Change detection outputs
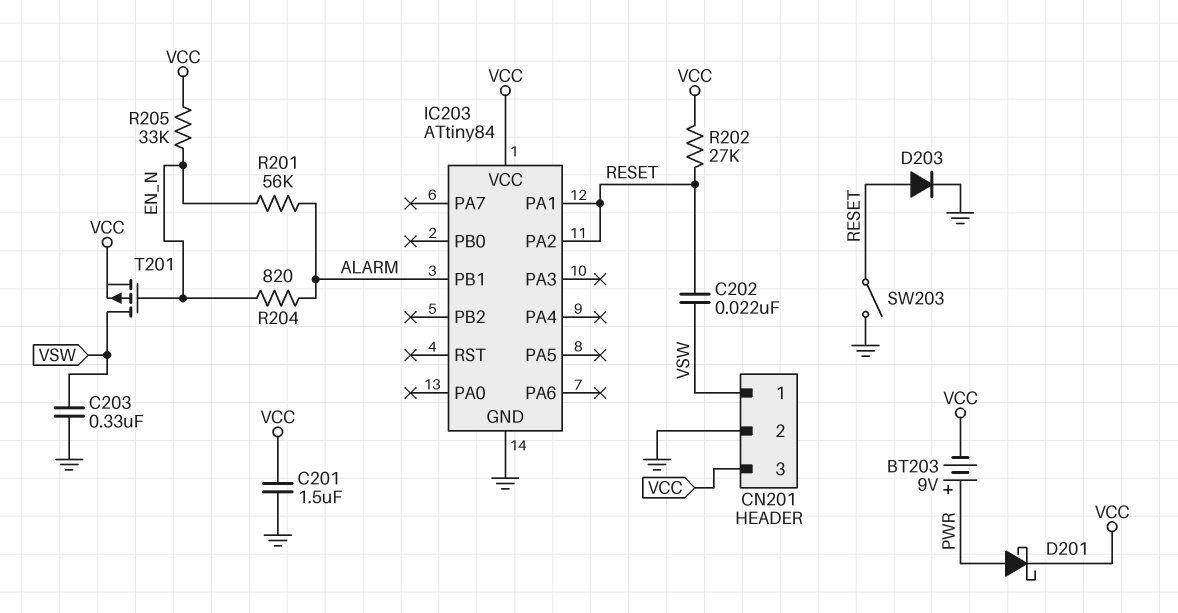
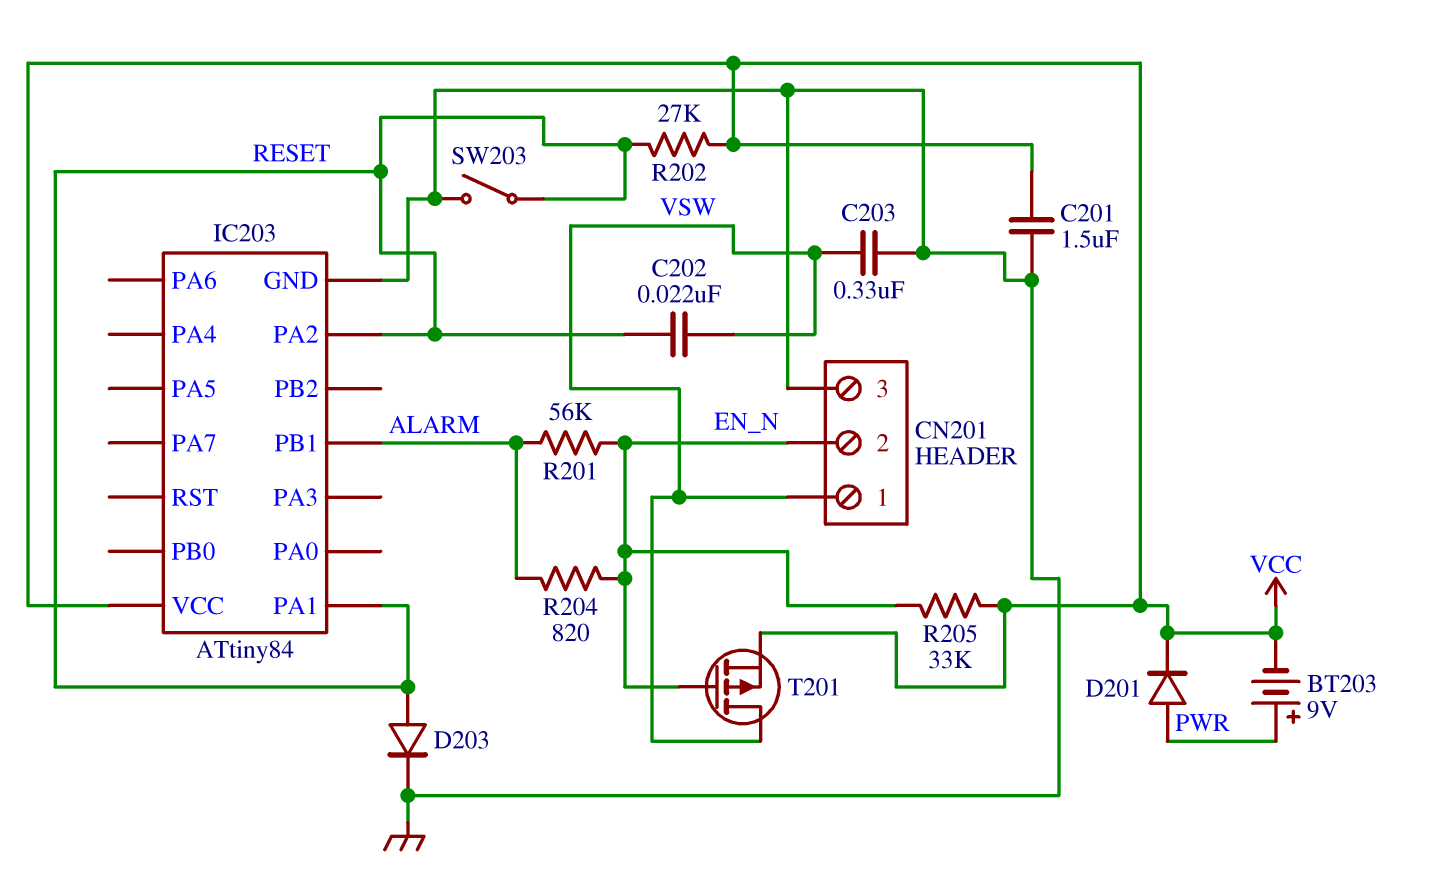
CN201 pin 2: GND -> EN_N
CN201 pin 3: VCC -> GND
D201: schottky (A PWR, K VCC) -> diode (A PWR, K VCC)

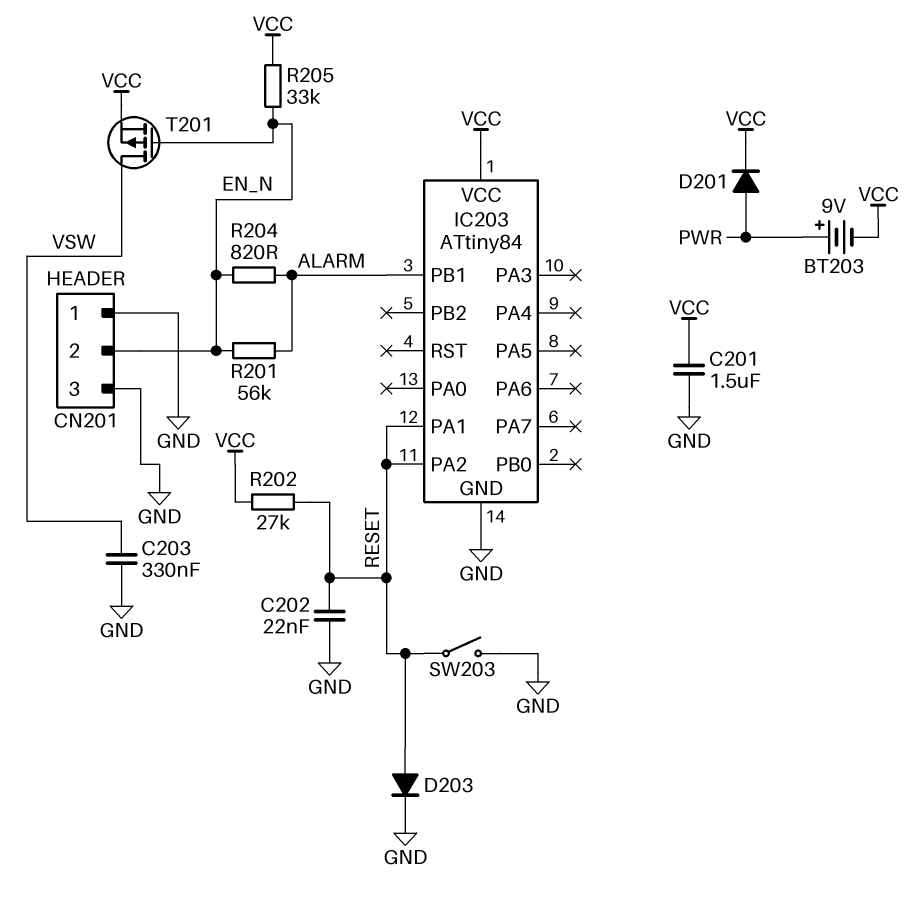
C202: 22nF (RESET, VSW) -> 22nF (GND, RESET)
CN201 pin 1: VSW -> GND

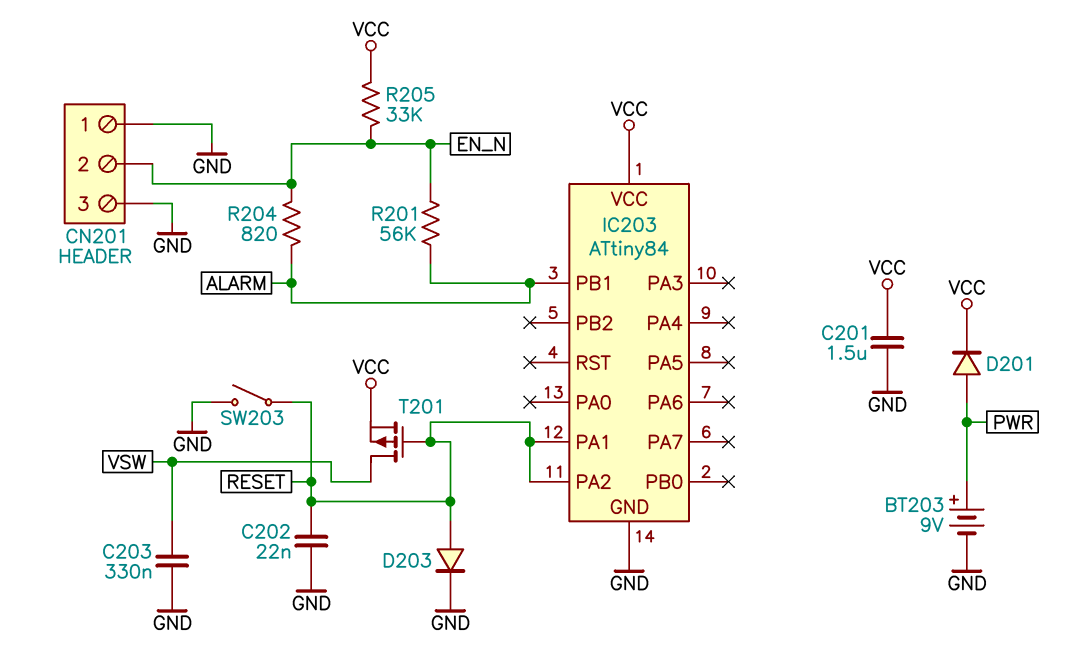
BT203: 9V (plus PWR, minus VCC) -> 9V (plus PWR, minus GND)
R202: 27k (RESET, VCC) -> none
T201: PMOS (G EN_N, D VSW, S VCC) -> PMOS (G RESET, D VSW, S VCC)

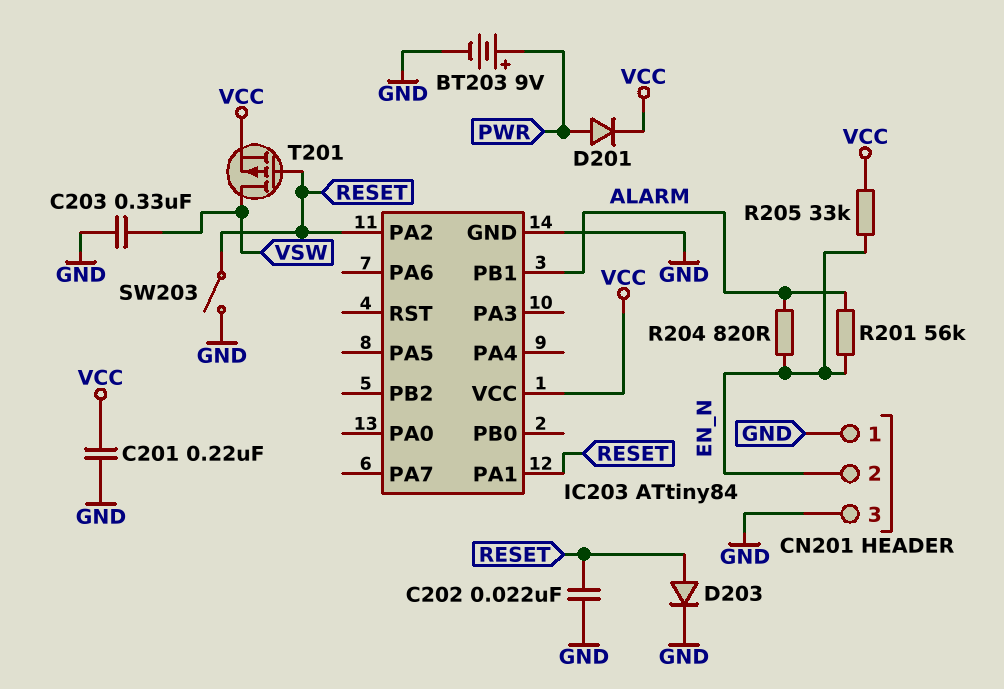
C201: 1.5uF (GND, VCC) -> 220nF (GND, VCC)

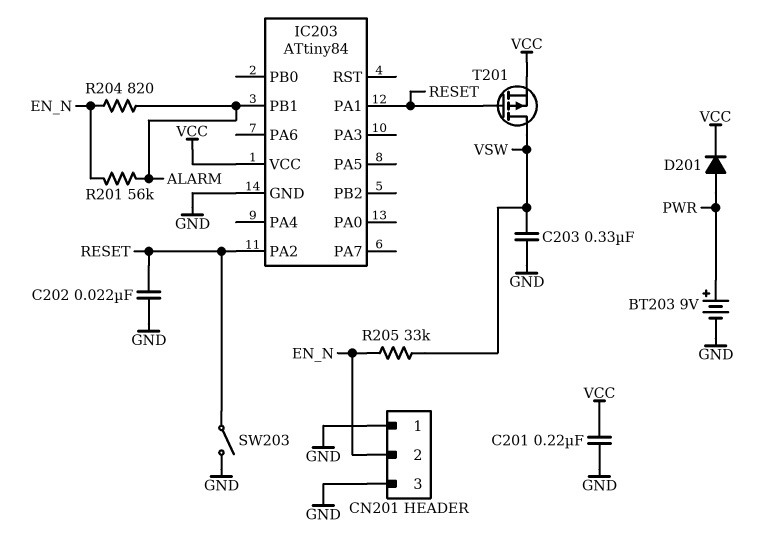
D203: diode (A RESET, K GND) -> none
R205: 33k (EN_N, VCC) -> 33k (EN_N, VSW)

To do = For the word "diode", show every line of the entries that holds it.

Response area =
D201: schottky (A PWR, K VCC) -> diode (A PWR, K VCC)
D203: diode (A RESET, K GND) -> none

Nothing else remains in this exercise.